▶ **Problem to work on**: Retype the listing exactly. Leave out the images.

---

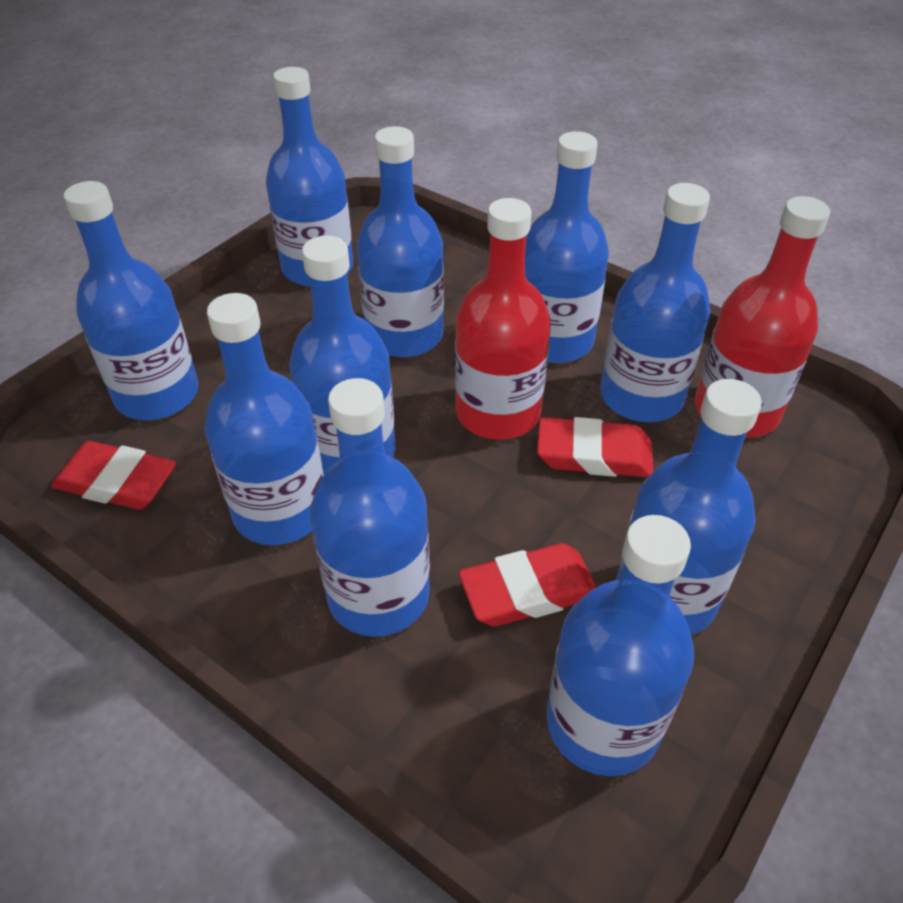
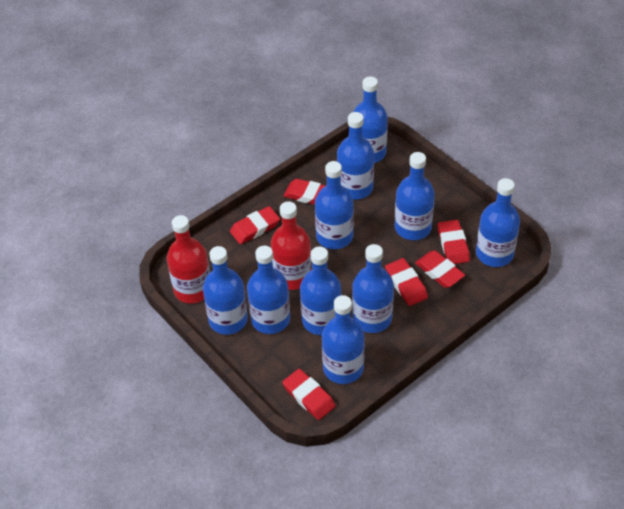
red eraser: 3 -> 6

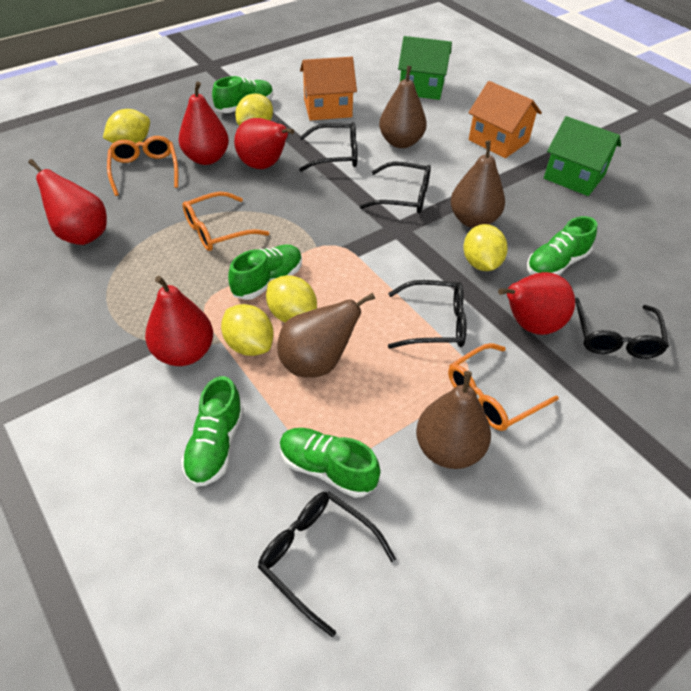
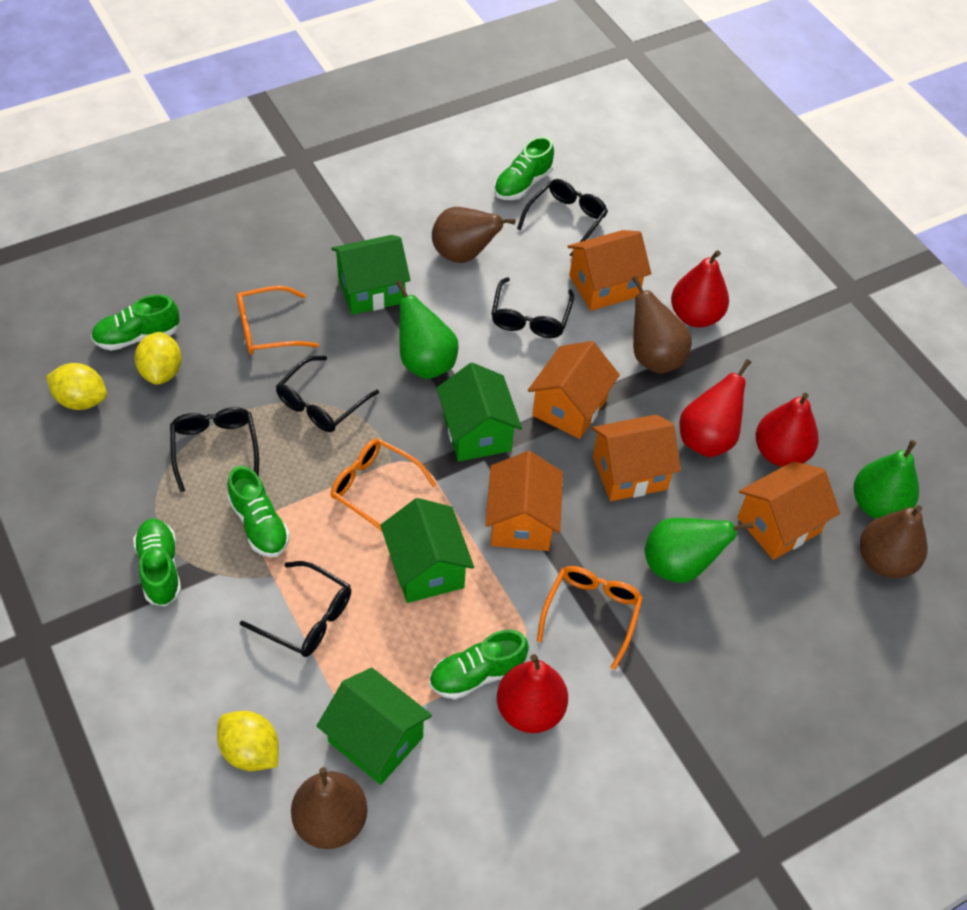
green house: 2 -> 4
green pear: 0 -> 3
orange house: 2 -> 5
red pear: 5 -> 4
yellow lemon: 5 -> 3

---

▶ **Solution**:
red eraser: 3 -> 6

green house: 2 -> 4
green pear: 0 -> 3
orange house: 2 -> 5
red pear: 5 -> 4
yellow lemon: 5 -> 3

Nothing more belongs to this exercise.